Supplied data section start

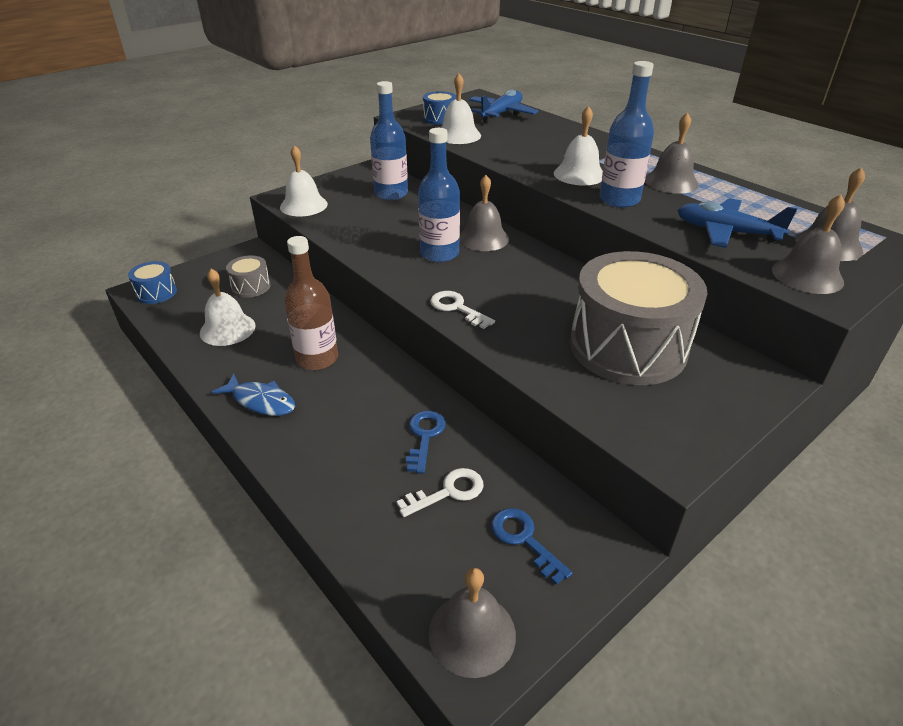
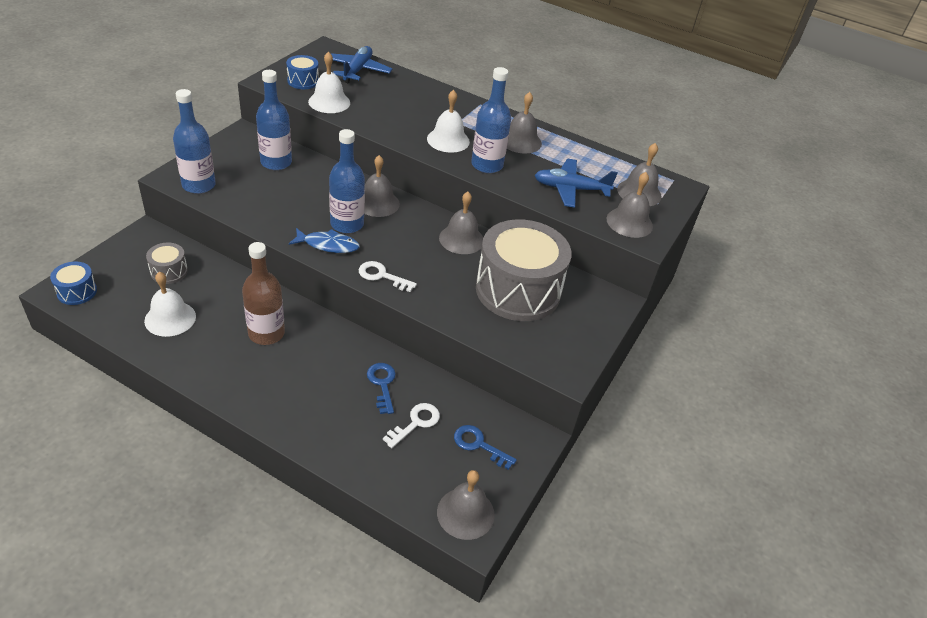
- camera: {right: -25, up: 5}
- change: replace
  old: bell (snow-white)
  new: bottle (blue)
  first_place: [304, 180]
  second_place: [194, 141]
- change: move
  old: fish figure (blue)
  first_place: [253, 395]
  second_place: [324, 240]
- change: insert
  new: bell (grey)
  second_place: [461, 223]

Supplied data section end

◆ Work to complete: Although the records contain pictures, only their text should be repeated, exactly as it appears.

◆ Response for this exercise:
- camera: {right: -25, up: 5}
- change: replace
  old: bell (snow-white)
  new: bottle (blue)
  first_place: [304, 180]
  second_place: [194, 141]
- change: move
  old: fish figure (blue)
  first_place: [253, 395]
  second_place: [324, 240]
- change: insert
  new: bell (grey)
  second_place: [461, 223]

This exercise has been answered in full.